== Stored data

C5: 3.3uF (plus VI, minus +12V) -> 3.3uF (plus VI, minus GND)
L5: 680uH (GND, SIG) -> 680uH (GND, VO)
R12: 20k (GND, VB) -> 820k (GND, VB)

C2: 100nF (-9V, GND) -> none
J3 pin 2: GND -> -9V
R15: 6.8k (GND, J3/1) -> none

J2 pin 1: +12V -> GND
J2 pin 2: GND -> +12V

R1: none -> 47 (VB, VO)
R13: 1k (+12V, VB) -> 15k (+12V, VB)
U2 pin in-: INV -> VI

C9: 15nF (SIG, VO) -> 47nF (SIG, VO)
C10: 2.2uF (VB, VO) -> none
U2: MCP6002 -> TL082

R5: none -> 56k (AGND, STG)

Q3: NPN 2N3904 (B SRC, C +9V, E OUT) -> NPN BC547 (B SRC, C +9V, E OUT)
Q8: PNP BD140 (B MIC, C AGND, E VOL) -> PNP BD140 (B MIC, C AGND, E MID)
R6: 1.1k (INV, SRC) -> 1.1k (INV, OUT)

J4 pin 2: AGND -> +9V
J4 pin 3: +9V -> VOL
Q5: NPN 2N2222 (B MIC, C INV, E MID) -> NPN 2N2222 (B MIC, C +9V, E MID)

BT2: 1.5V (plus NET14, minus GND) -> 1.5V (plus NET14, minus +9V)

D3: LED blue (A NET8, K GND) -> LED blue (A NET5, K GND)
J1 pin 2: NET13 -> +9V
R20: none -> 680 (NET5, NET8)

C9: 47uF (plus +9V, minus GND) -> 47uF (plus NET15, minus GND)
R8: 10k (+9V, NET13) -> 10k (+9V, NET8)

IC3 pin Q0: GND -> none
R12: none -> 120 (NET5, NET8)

====

How to complete this task – Return only the part of the records above that opens with the line containing "C10: 2.2uF (VB, VO) -> none" and closes with the line containing "Q5: NPN 2N2222", ends included.

Answer space –
C10: 2.2uF (VB, VO) -> none
U2: MCP6002 -> TL082

R5: none -> 56k (AGND, STG)

Q3: NPN 2N3904 (B SRC, C +9V, E OUT) -> NPN BC547 (B SRC, C +9V, E OUT)
Q8: PNP BD140 (B MIC, C AGND, E VOL) -> PNP BD140 (B MIC, C AGND, E MID)
R6: 1.1k (INV, SRC) -> 1.1k (INV, OUT)

J4 pin 2: AGND -> +9V
J4 pin 3: +9V -> VOL
Q5: NPN 2N2222 (B MIC, C INV, E MID) -> NPN 2N2222 (B MIC, C +9V, E MID)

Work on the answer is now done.